Aim of the task
From the entries below, return every line that includes the word "AUDIO".

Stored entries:
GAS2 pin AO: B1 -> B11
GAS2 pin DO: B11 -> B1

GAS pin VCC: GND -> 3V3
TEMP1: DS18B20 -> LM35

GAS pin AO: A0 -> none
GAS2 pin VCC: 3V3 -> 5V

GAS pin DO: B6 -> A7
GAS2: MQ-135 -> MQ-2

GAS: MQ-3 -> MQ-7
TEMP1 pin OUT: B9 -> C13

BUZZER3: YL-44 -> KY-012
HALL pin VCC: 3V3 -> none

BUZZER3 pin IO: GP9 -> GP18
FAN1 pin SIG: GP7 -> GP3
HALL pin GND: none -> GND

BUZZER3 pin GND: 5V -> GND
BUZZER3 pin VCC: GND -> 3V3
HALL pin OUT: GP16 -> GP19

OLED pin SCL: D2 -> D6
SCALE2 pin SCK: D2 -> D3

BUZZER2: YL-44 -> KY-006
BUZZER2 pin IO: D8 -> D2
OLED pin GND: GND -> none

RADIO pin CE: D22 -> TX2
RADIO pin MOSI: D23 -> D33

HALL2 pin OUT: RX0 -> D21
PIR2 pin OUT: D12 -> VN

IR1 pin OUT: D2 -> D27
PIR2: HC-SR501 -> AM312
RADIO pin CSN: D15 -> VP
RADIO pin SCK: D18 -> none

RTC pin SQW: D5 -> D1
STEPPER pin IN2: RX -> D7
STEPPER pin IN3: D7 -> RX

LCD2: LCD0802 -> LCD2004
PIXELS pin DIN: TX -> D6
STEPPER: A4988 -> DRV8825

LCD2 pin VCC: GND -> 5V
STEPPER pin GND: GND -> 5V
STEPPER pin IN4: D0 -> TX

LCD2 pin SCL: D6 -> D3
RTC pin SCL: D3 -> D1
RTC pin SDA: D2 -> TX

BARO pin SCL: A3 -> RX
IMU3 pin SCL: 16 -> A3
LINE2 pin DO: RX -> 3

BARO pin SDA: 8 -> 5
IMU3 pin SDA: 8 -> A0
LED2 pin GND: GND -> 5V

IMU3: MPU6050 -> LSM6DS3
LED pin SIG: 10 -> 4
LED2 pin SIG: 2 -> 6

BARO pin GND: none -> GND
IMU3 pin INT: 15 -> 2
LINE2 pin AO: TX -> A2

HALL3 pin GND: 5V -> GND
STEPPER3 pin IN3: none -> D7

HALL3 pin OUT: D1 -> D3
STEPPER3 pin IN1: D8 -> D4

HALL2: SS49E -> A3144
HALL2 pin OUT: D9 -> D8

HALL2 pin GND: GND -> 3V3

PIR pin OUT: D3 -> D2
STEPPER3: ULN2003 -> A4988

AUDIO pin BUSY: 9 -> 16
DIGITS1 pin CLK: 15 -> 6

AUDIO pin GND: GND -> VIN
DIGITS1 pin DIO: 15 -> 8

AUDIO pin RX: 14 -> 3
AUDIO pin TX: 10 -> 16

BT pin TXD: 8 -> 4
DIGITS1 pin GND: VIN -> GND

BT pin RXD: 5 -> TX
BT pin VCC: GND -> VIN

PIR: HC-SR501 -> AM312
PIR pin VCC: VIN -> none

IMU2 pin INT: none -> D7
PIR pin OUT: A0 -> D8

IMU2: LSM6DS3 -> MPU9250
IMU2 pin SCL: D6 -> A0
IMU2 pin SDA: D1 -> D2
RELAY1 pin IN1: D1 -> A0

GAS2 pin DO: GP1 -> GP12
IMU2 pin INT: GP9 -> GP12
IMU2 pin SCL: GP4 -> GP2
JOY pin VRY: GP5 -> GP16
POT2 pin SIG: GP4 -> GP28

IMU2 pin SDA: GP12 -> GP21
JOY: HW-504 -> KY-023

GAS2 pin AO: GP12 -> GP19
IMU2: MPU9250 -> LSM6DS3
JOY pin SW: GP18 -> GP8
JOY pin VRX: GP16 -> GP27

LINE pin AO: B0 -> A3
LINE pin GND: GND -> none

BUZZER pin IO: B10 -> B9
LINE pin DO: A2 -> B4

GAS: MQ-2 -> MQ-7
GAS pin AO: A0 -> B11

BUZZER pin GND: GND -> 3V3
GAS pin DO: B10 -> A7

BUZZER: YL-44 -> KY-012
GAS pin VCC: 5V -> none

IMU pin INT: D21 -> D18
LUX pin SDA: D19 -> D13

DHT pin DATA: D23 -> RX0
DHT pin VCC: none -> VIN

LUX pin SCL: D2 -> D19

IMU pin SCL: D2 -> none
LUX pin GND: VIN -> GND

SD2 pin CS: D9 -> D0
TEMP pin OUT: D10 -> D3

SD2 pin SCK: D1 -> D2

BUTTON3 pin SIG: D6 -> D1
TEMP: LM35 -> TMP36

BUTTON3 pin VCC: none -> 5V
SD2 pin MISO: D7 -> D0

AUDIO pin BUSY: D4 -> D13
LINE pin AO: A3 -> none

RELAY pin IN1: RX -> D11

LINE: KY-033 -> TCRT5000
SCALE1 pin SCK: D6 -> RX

Exercise output
AUDIO pin BUSY: 9 -> 16
AUDIO pin GND: GND -> VIN
AUDIO pin RX: 14 -> 3
AUDIO pin TX: 10 -> 16
AUDIO pin BUSY: D4 -> D13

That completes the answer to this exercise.